Items from a data source
**********
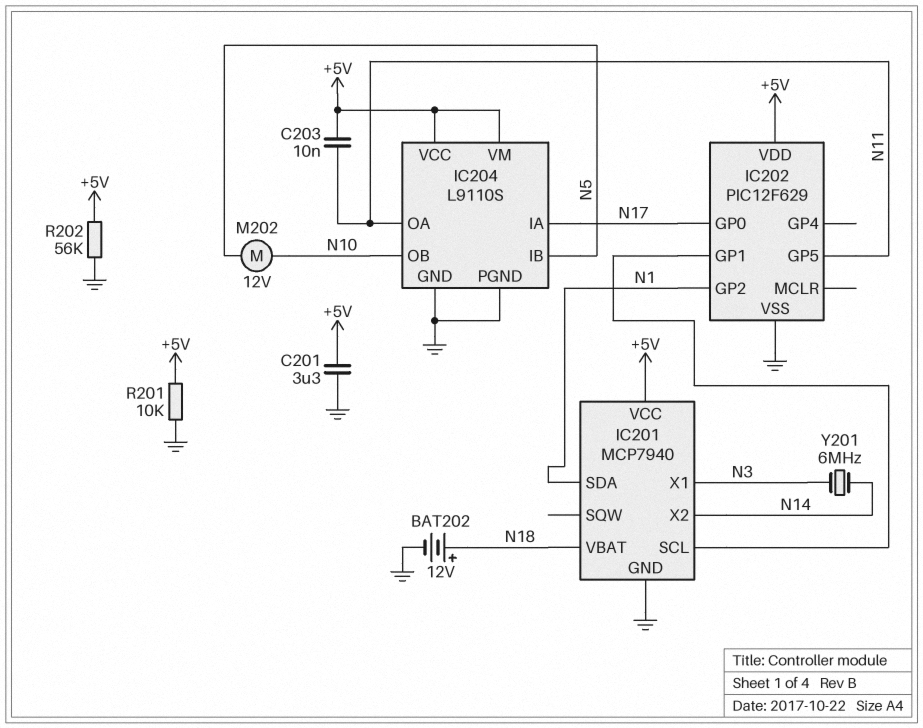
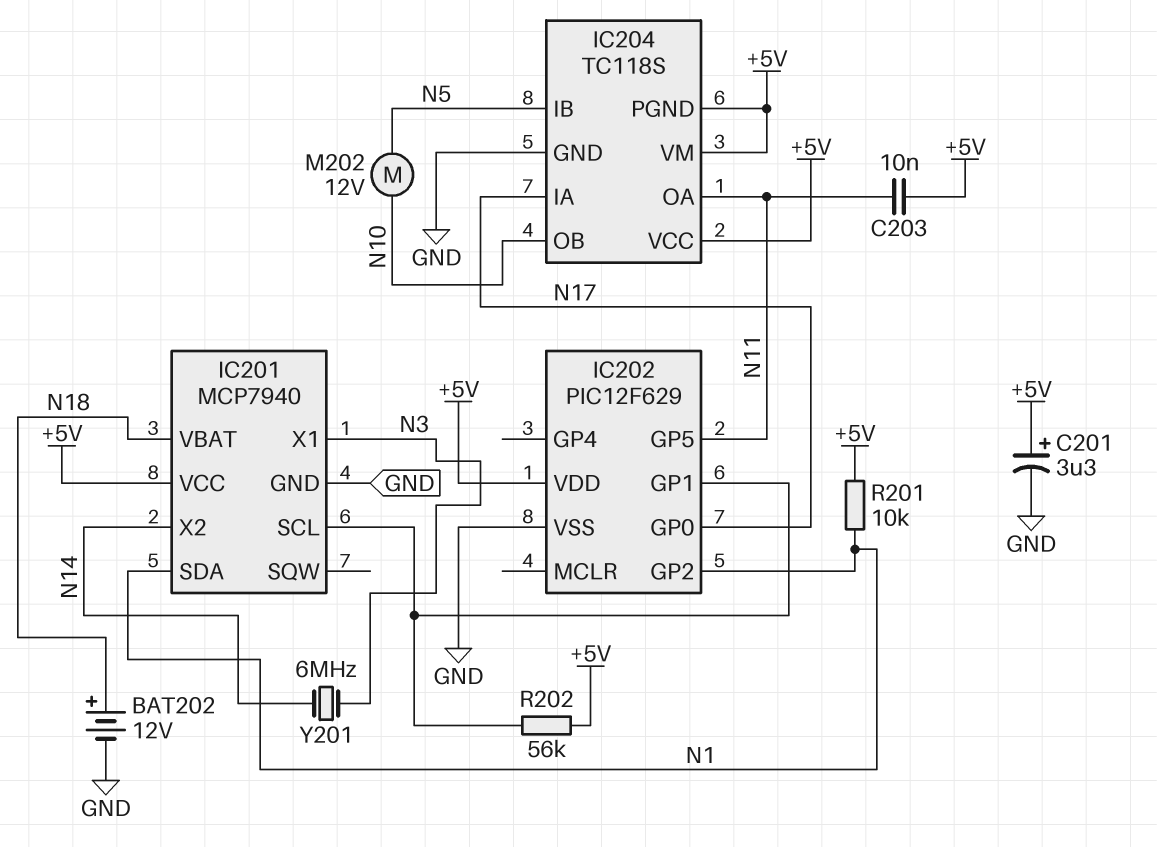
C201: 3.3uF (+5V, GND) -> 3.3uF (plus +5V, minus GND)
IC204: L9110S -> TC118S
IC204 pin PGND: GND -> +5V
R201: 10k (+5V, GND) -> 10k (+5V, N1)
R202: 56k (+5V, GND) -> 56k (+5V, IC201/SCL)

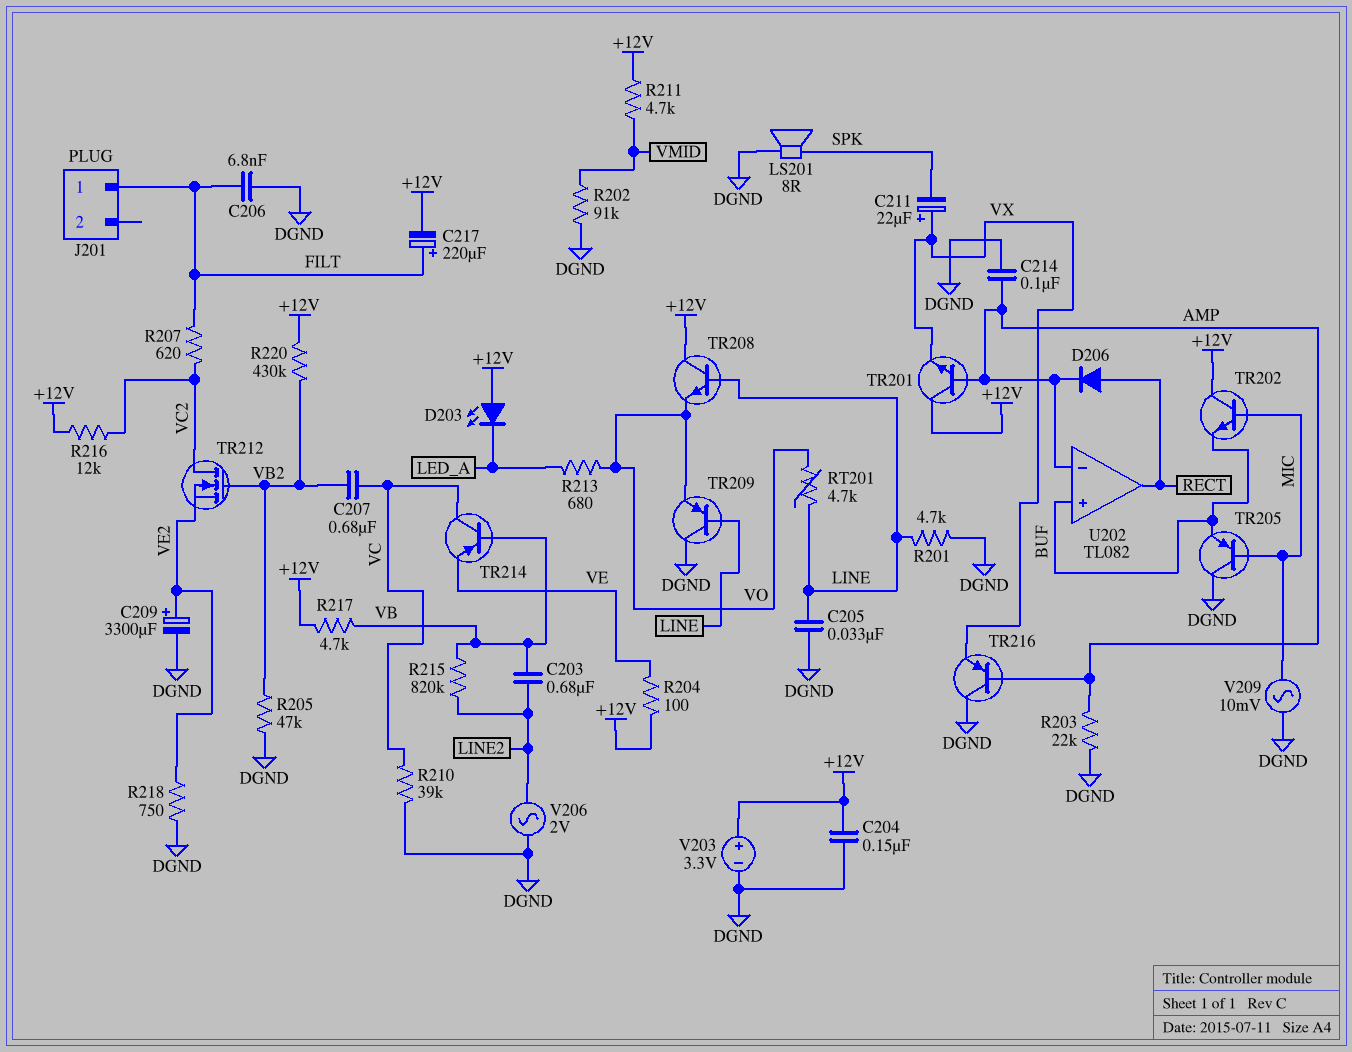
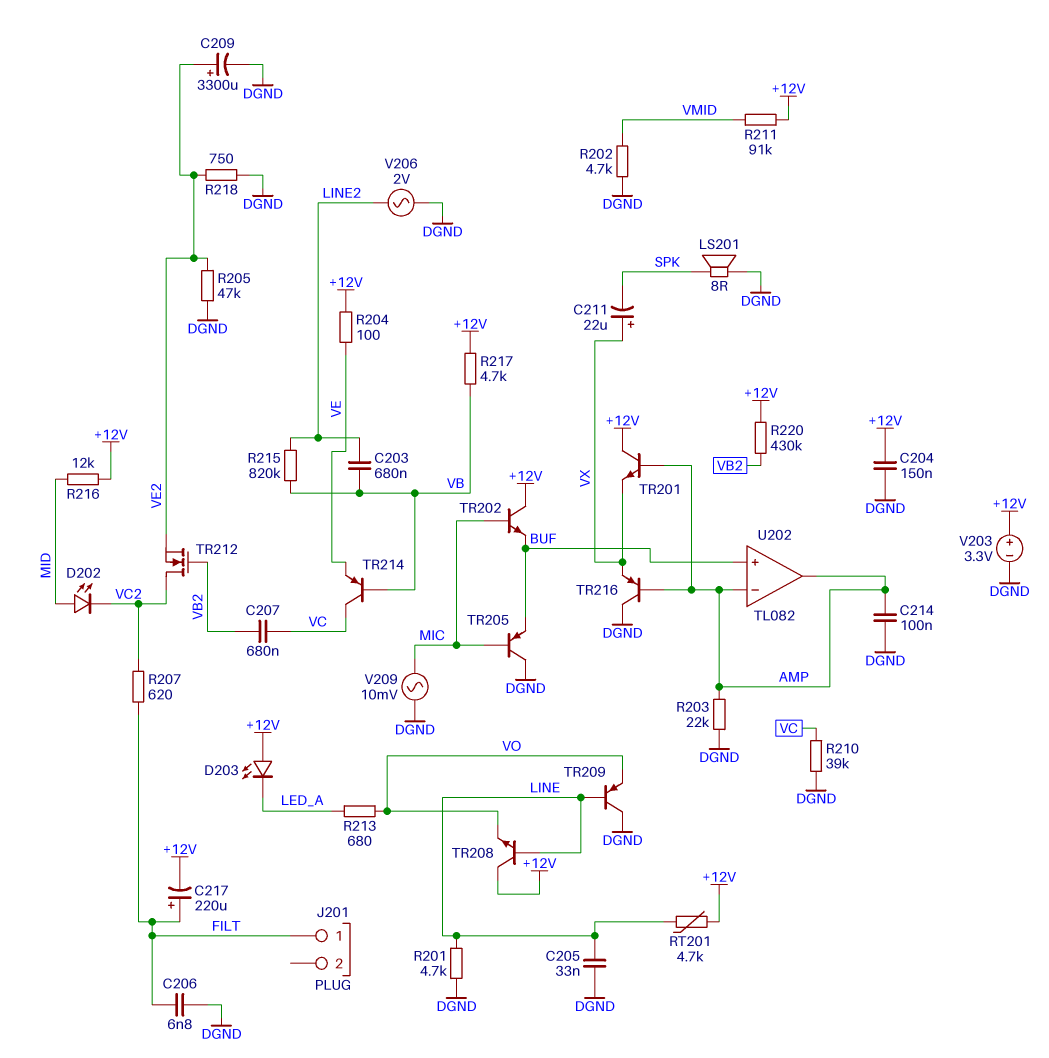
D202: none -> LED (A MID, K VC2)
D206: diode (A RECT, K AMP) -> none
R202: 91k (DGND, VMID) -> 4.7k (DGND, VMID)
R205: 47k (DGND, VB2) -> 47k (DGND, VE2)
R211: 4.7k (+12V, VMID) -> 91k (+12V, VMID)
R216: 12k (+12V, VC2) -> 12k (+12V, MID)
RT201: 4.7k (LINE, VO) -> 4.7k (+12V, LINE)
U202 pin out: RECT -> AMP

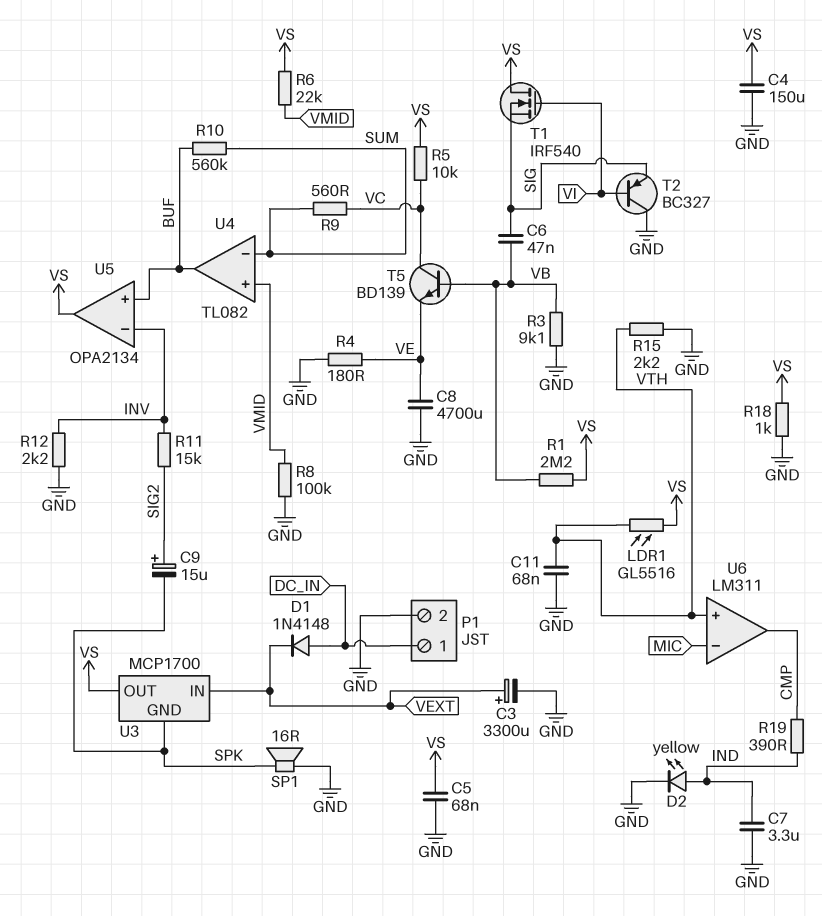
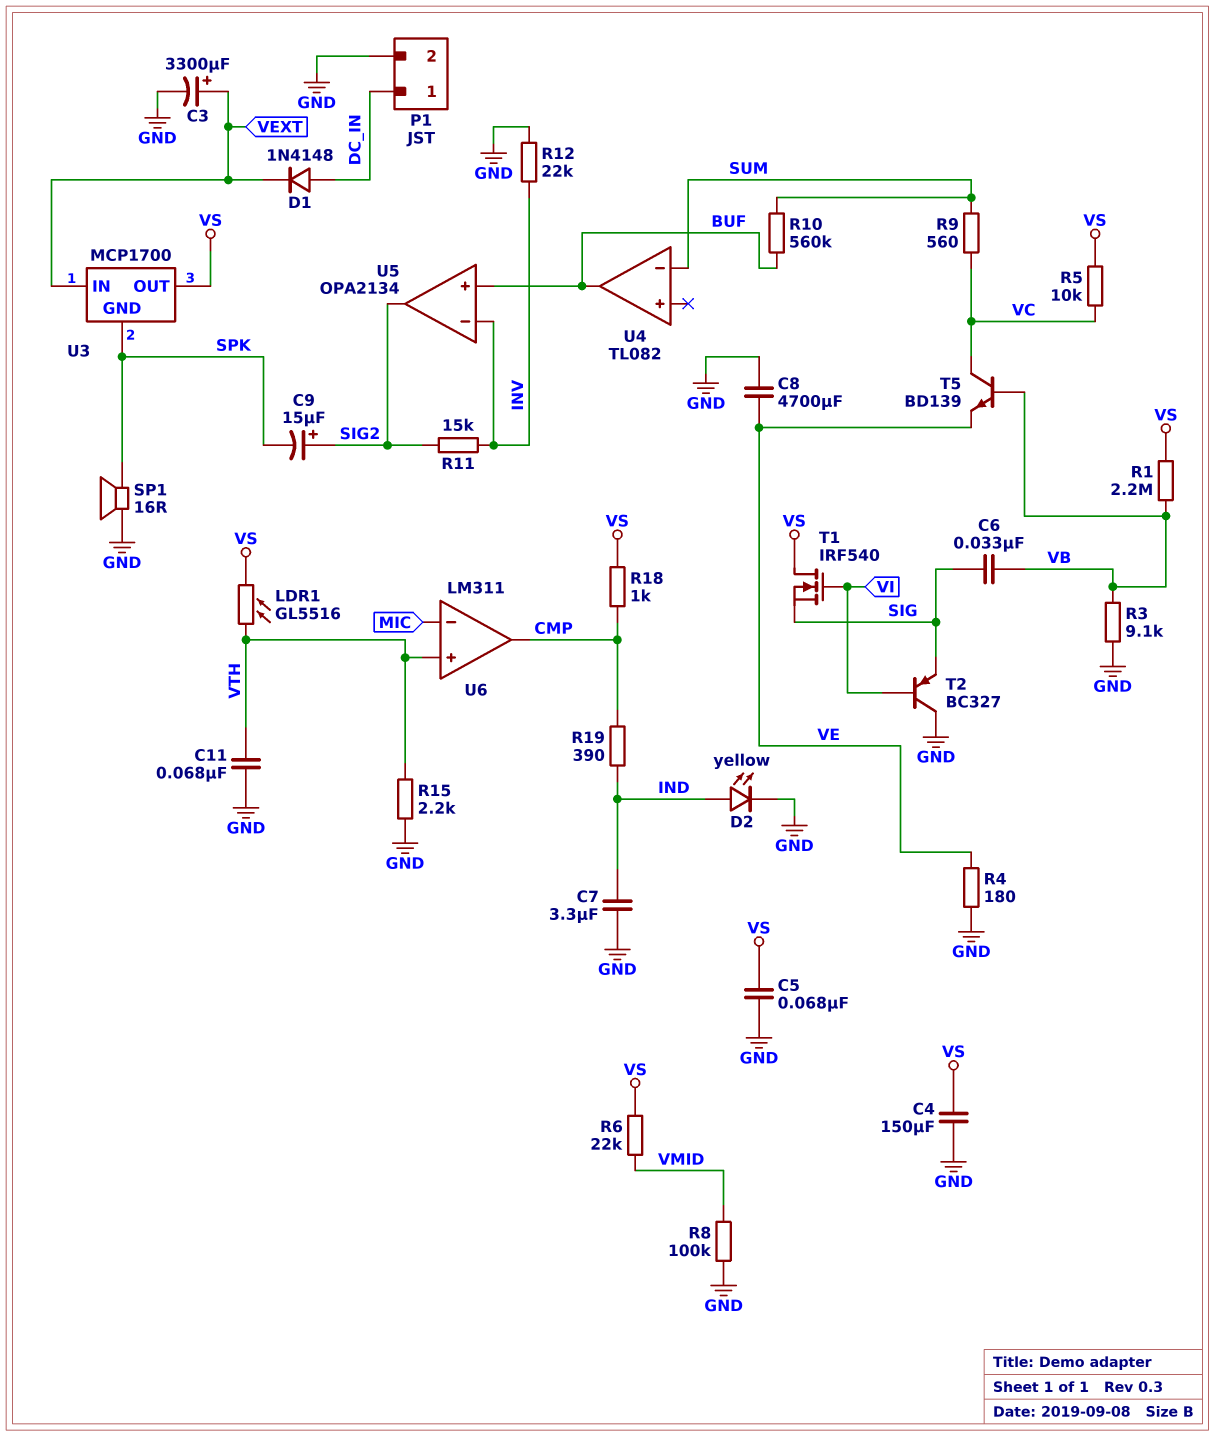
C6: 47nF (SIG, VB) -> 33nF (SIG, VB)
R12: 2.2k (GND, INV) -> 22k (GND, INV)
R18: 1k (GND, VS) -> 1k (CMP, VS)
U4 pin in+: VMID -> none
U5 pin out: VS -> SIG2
**********
= About this task =
Repeat word for word, leaving out the pictures, each line of the records from the line that holds "R202: 91k (DGND, VMID) -> 4.7k (DGND, VMID)" through the final one.

= Exercise solution =
R202: 91k (DGND, VMID) -> 4.7k (DGND, VMID)
R205: 47k (DGND, VB2) -> 47k (DGND, VE2)
R211: 4.7k (+12V, VMID) -> 91k (+12V, VMID)
R216: 12k (+12V, VC2) -> 12k (+12V, MID)
RT201: 4.7k (LINE, VO) -> 4.7k (+12V, LINE)
U202 pin out: RECT -> AMP

C6: 47nF (SIG, VB) -> 33nF (SIG, VB)
R12: 2.2k (GND, INV) -> 22k (GND, INV)
R18: 1k (GND, VS) -> 1k (CMP, VS)
U4 pin in+: VMID -> none
U5 pin out: VS -> SIG2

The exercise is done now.